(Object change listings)
Start of Block

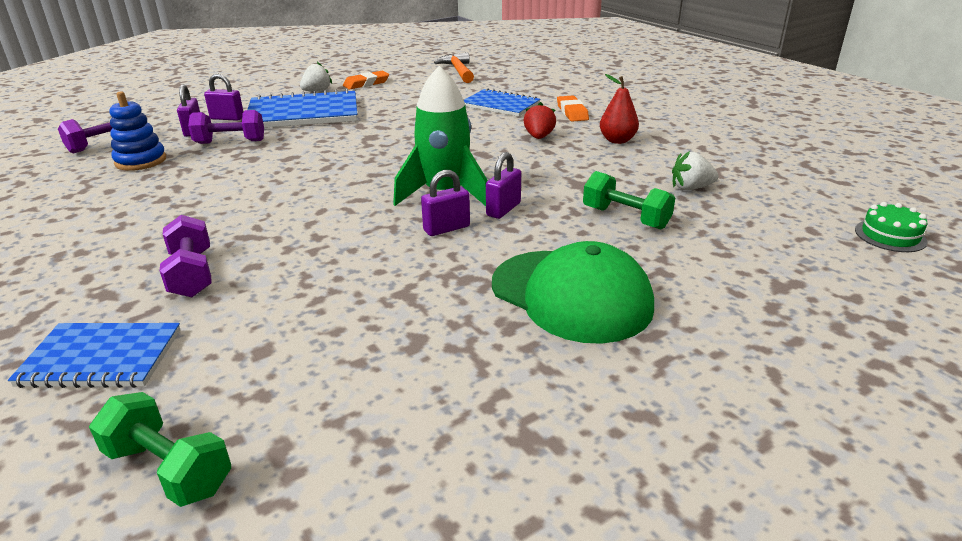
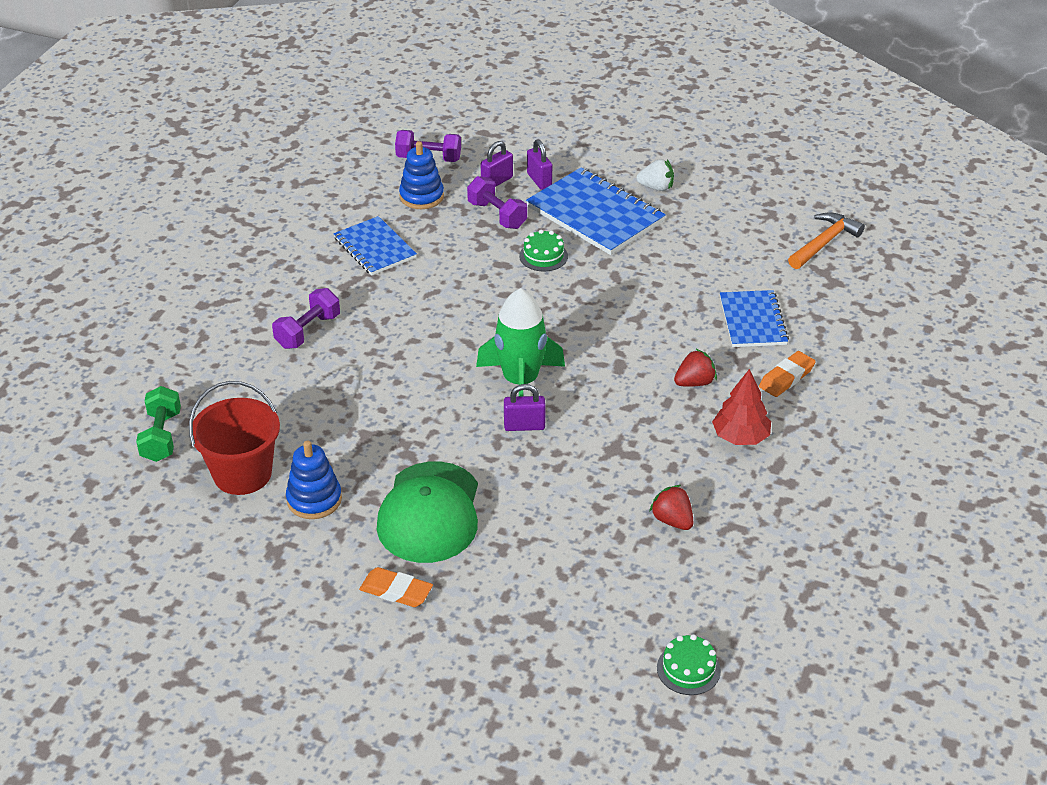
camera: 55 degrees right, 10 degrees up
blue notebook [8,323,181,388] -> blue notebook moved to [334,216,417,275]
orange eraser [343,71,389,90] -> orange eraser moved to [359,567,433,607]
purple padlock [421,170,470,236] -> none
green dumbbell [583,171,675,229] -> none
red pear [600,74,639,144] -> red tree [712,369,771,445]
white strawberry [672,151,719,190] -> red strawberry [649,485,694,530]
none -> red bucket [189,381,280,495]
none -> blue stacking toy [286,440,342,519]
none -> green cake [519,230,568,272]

End of Block

§ **Required action**
Using the records above, write out exactly the lines from the one containing "orange eraser [343,71,389,90]" through the last, and add nothing.

§ **Solution to this task**
orange eraser [343,71,389,90] -> orange eraser moved to [359,567,433,607]
purple padlock [421,170,470,236] -> none
green dumbbell [583,171,675,229] -> none
red pear [600,74,639,144] -> red tree [712,369,771,445]
white strawberry [672,151,719,190] -> red strawberry [649,485,694,530]
none -> red bucket [189,381,280,495]
none -> blue stacking toy [286,440,342,519]
none -> green cake [519,230,568,272]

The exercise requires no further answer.